__Your goal__. Retype each record exactly, please. Skip none.

[Data excerpts]
★ ★ ★ ★ ★ ★ ★

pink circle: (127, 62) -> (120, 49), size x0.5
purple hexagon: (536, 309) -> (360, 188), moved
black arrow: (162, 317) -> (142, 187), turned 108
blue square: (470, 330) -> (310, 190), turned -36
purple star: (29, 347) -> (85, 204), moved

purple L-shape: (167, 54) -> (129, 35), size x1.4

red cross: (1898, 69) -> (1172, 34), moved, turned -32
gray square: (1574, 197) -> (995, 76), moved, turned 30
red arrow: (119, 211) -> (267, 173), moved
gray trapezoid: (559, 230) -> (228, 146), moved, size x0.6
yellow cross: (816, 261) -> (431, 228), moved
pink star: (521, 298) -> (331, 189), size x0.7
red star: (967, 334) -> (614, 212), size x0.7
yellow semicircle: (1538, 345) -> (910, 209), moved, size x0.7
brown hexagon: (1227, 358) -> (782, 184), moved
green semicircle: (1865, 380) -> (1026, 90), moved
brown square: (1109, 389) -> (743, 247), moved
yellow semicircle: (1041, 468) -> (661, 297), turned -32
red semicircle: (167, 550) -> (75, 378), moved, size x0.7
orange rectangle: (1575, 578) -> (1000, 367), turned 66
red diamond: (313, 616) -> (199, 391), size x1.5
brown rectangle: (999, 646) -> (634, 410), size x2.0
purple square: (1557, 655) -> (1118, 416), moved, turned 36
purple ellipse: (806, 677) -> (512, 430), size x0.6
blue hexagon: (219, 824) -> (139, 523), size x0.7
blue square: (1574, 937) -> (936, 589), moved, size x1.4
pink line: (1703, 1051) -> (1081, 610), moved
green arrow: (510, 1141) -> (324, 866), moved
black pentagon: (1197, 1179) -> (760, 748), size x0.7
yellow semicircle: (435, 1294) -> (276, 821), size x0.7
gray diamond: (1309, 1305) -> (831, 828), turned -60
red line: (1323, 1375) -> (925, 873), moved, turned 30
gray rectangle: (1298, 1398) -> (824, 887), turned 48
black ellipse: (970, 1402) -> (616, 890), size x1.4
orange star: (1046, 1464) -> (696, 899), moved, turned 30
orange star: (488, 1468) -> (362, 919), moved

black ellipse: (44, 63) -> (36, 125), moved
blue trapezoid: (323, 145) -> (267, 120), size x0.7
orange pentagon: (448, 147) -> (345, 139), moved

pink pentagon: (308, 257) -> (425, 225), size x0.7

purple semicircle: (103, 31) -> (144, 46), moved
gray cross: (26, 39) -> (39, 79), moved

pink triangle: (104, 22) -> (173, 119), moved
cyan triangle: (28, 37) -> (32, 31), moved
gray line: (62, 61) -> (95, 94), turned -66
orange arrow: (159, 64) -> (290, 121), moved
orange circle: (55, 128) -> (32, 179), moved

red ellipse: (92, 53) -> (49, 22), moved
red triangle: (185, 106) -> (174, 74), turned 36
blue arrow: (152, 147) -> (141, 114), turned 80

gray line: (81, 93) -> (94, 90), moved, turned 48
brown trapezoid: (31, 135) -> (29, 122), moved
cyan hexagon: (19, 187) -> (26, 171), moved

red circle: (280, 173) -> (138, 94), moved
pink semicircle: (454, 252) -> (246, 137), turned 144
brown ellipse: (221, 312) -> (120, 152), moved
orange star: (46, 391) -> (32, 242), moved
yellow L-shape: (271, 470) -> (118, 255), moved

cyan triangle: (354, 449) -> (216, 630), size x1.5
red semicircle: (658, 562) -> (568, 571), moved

★ ★ ★ ★ ★ ★ ★

__Answer for the task__.
pink circle: (127, 62) -> (120, 49), size x0.5
purple hexagon: (536, 309) -> (360, 188), moved
black arrow: (162, 317) -> (142, 187), turned 108
blue square: (470, 330) -> (310, 190), turned -36
purple star: (29, 347) -> (85, 204), moved

purple L-shape: (167, 54) -> (129, 35), size x1.4

red cross: (1898, 69) -> (1172, 34), moved, turned -32
gray square: (1574, 197) -> (995, 76), moved, turned 30
red arrow: (119, 211) -> (267, 173), moved
gray trapezoid: (559, 230) -> (228, 146), moved, size x0.6
yellow cross: (816, 261) -> (431, 228), moved
pink star: (521, 298) -> (331, 189), size x0.7
red star: (967, 334) -> (614, 212), size x0.7
yellow semicircle: (1538, 345) -> (910, 209), moved, size x0.7
brown hexagon: (1227, 358) -> (782, 184), moved
green semicircle: (1865, 380) -> (1026, 90), moved
brown square: (1109, 389) -> (743, 247), moved
yellow semicircle: (1041, 468) -> (661, 297), turned -32
red semicircle: (167, 550) -> (75, 378), moved, size x0.7
orange rectangle: (1575, 578) -> (1000, 367), turned 66
red diamond: (313, 616) -> (199, 391), size x1.5
brown rectangle: (999, 646) -> (634, 410), size x2.0
purple square: (1557, 655) -> (1118, 416), moved, turned 36
purple ellipse: (806, 677) -> (512, 430), size x0.6
blue hexagon: (219, 824) -> (139, 523), size x0.7
blue square: (1574, 937) -> (936, 589), moved, size x1.4
pink line: (1703, 1051) -> (1081, 610), moved
green arrow: (510, 1141) -> (324, 866), moved
black pentagon: (1197, 1179) -> (760, 748), size x0.7
yellow semicircle: (435, 1294) -> (276, 821), size x0.7
gray diamond: (1309, 1305) -> (831, 828), turned -60
red line: (1323, 1375) -> (925, 873), moved, turned 30
gray rectangle: (1298, 1398) -> (824, 887), turned 48
black ellipse: (970, 1402) -> (616, 890), size x1.4
orange star: (1046, 1464) -> (696, 899), moved, turned 30
orange star: (488, 1468) -> (362, 919), moved

black ellipse: (44, 63) -> (36, 125), moved
blue trapezoid: (323, 145) -> (267, 120), size x0.7
orange pentagon: (448, 147) -> (345, 139), moved

pink pentagon: (308, 257) -> (425, 225), size x0.7

purple semicircle: (103, 31) -> (144, 46), moved
gray cross: (26, 39) -> (39, 79), moved

pink triangle: (104, 22) -> (173, 119), moved
cyan triangle: (28, 37) -> (32, 31), moved
gray line: (62, 61) -> (95, 94), turned -66
orange arrow: (159, 64) -> (290, 121), moved
orange circle: (55, 128) -> (32, 179), moved

red ellipse: (92, 53) -> (49, 22), moved
red triangle: (185, 106) -> (174, 74), turned 36
blue arrow: (152, 147) -> (141, 114), turned 80

gray line: (81, 93) -> (94, 90), moved, turned 48
brown trapezoid: (31, 135) -> (29, 122), moved
cyan hexagon: (19, 187) -> (26, 171), moved

red circle: (280, 173) -> (138, 94), moved
pink semicircle: (454, 252) -> (246, 137), turned 144
brown ellipse: (221, 312) -> (120, 152), moved
orange star: (46, 391) -> (32, 242), moved
yellow L-shape: (271, 470) -> (118, 255), moved

cyan triangle: (354, 449) -> (216, 630), size x1.5
red semicircle: (658, 562) -> (568, 571), moved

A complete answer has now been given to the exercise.